** Opening DATA FOR REVIEW block **
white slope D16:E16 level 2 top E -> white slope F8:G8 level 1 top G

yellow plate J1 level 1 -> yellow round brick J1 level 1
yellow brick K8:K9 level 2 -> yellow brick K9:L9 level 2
** Closing DATA FOR REVIEW block **
** Opening DATA FOR REVIEW block **
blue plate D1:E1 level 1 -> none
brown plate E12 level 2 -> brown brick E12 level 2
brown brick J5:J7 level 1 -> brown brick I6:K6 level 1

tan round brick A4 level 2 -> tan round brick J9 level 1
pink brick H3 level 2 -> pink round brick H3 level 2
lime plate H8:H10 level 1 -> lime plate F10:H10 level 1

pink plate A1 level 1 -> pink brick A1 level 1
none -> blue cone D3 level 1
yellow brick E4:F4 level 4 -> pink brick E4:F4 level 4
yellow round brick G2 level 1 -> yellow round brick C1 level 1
** Closing DATA FOR REVIEW block **
** Opening DATA FOR REVIEW block **
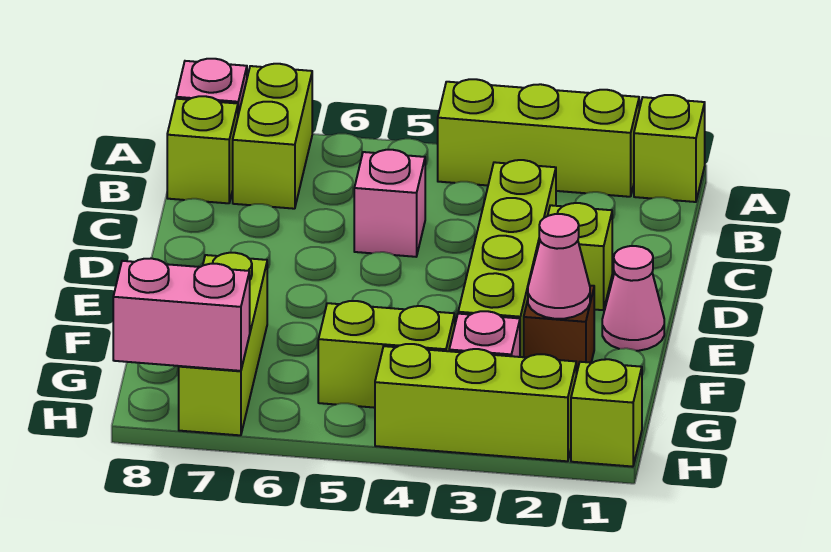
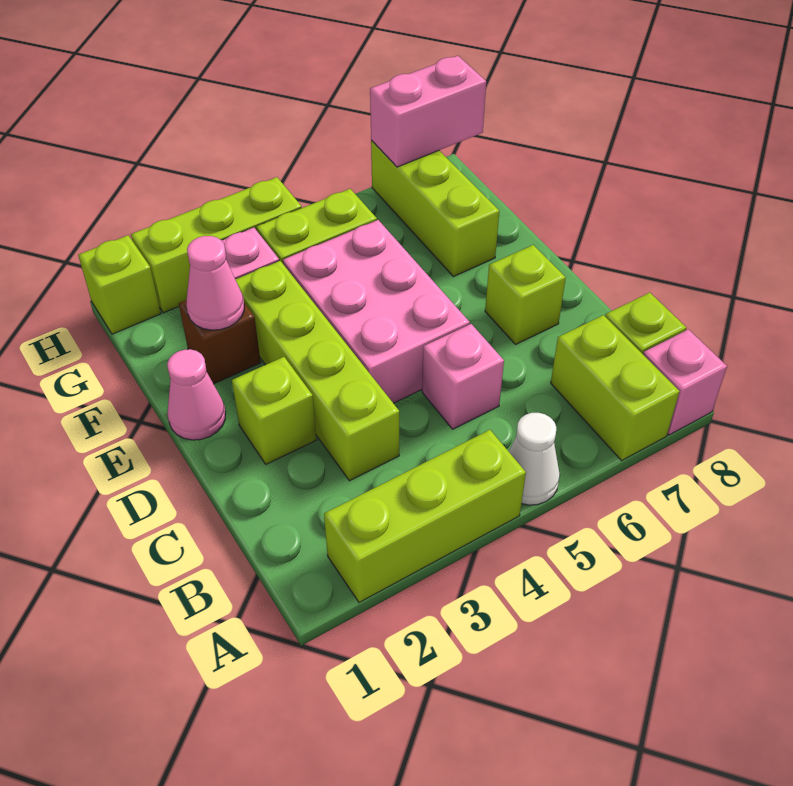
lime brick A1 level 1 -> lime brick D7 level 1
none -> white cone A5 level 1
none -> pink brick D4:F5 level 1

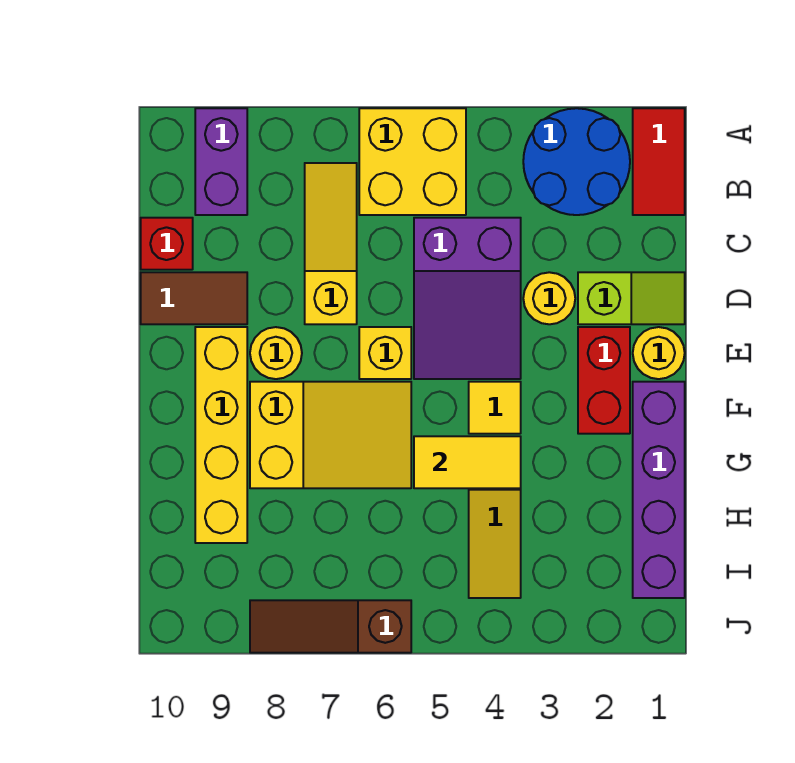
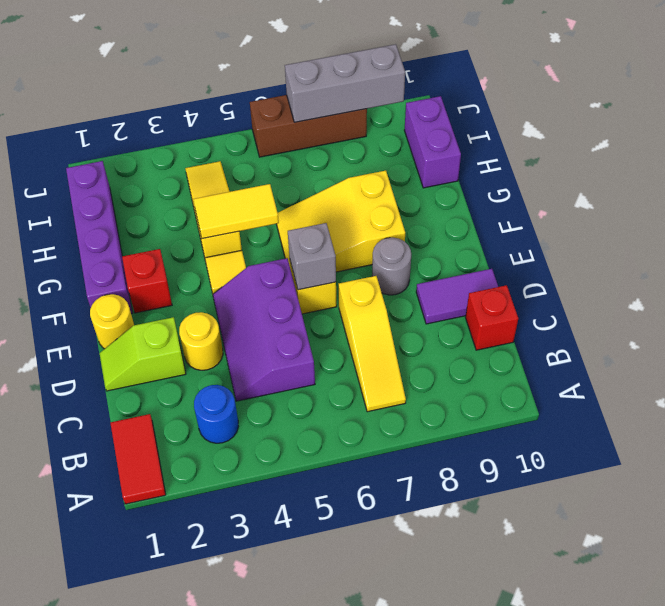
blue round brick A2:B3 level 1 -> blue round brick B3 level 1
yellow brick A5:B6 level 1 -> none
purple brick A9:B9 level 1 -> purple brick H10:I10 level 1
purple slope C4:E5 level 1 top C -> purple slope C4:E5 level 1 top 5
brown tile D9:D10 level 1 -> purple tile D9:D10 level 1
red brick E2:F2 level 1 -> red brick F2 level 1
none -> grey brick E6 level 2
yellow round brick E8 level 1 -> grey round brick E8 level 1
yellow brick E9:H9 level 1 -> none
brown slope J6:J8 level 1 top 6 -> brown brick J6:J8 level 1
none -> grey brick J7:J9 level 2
** Closing DATA FOR REVIEW block **
• _BRIEF_
Exact copy, pictures excluded: from the line with "none -> pink brick D4:F5 level 1" up to and including the line with "none -> grey brick E6 level 2" in the data above.

• _WRITTEN SOLUTION_
none -> pink brick D4:F5 level 1

blue round brick A2:B3 level 1 -> blue round brick B3 level 1
yellow brick A5:B6 level 1 -> none
purple brick A9:B9 level 1 -> purple brick H10:I10 level 1
purple slope C4:E5 level 1 top C -> purple slope C4:E5 level 1 top 5
brown tile D9:D10 level 1 -> purple tile D9:D10 level 1
red brick E2:F2 level 1 -> red brick F2 level 1
none -> grey brick E6 level 2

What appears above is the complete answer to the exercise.